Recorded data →
┌──

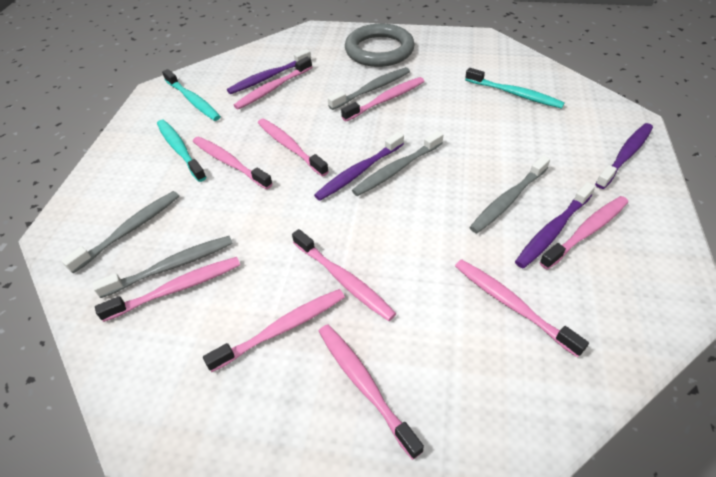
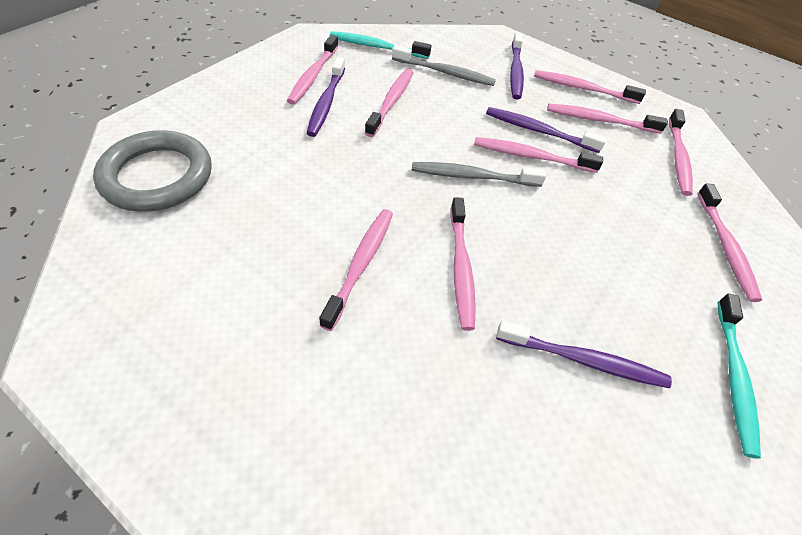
grey toothbrush: 5 -> 2
pink toothbrush: 10 -> 9
turquoise toothbrush: 3 -> 2

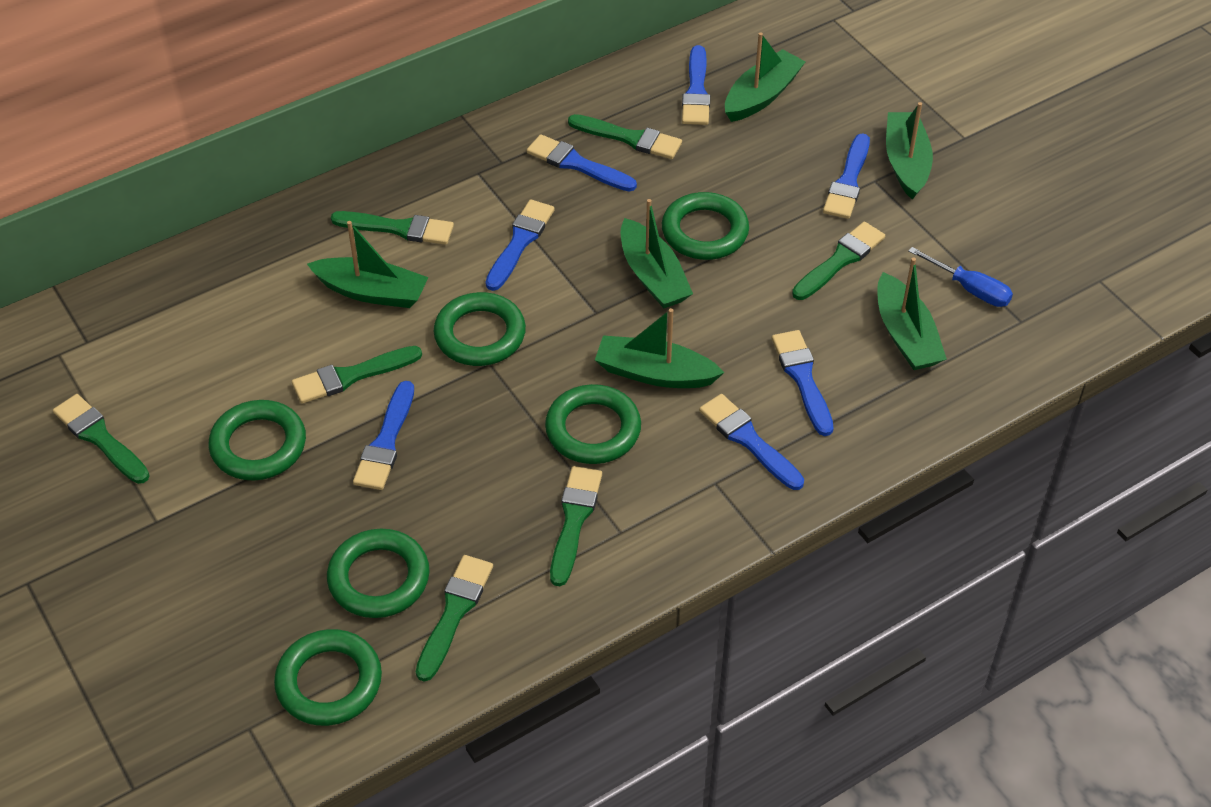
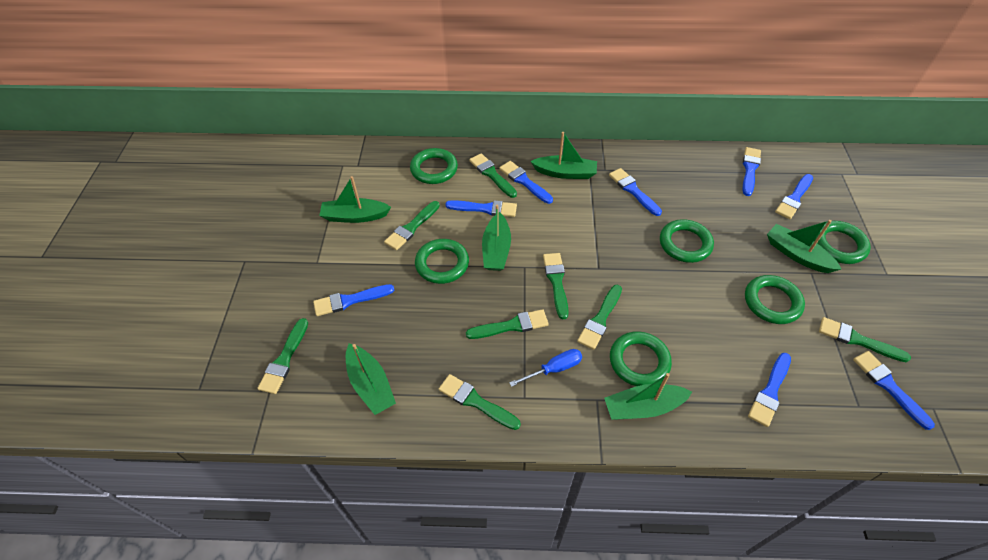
blue brush: 7 -> 8
green brush: 7 -> 8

└──

Task statement → Whenever a line of the data contains "toothbrush", it counts; state how many such lines there are, with nothing added.

Finished task → 3